:: TO DO ::
Examine the material below. Gather every line in which the string "spinning" appears.

:: DATASET CONTENT ::
━━━━━━━━━━

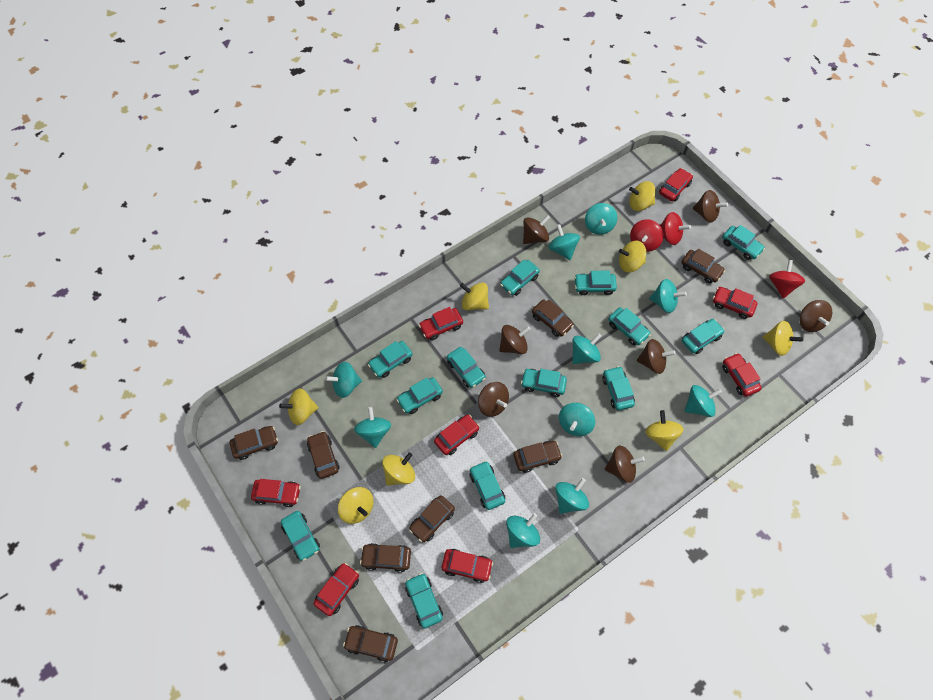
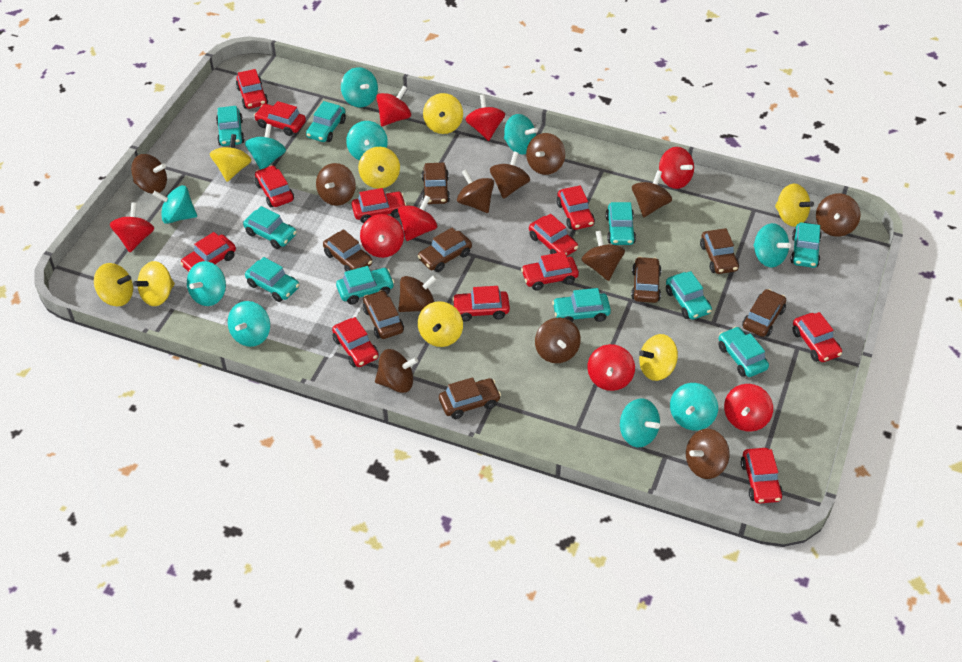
brown spinning top: 7 -> 12
red car: 8 -> 12
red spinning top: 3 -> 8
turquoise car: 13 -> 10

━━━━━━━━━━

:: ANSWER BOX ::
brown spinning top: 7 -> 12
red spinning top: 3 -> 8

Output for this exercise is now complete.